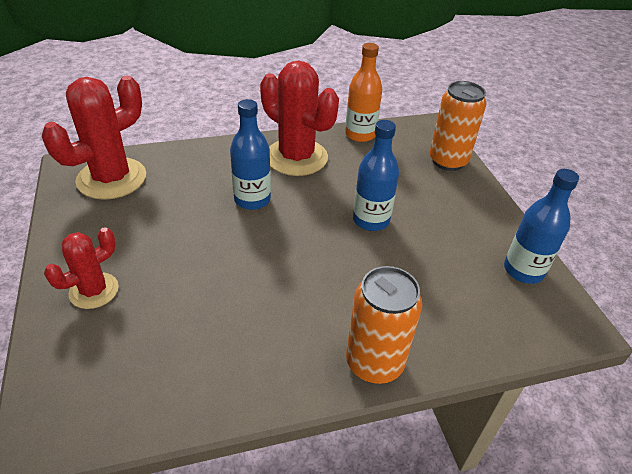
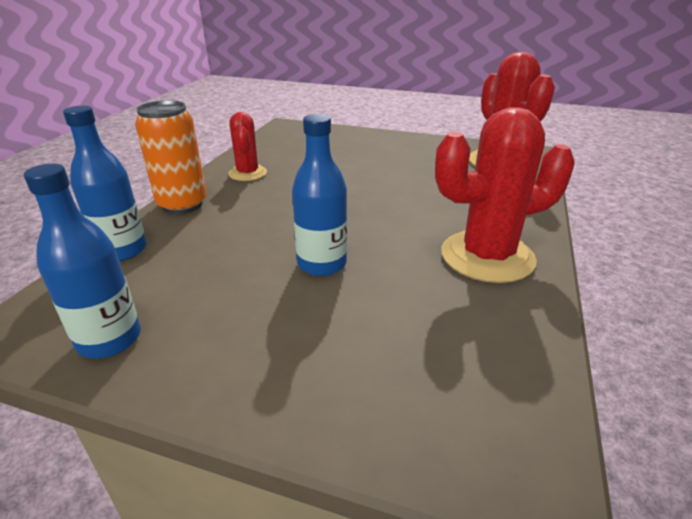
camera: 125 degrees right, 10 degrees down
(94, 291) = (369, 143): red cactus -> red cactus (248, 173)
(252, 200) = (420, 209): blue bottle -> blue bottle (122, 250)
(360, 134) = (528, 339): orange bottle -> none
(448, 161) = (381, 417): orange can -> none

▶ **What is being asked**
Every line from the one containing "(252, 200) = (420, 209): blue" to the end of the entries must be set down exactly, with none omitted and none added.

▶ **Answer to the problem**
(252, 200) = (420, 209): blue bottle -> blue bottle (122, 250)
(360, 134) = (528, 339): orange bottle -> none
(448, 161) = (381, 417): orange can -> none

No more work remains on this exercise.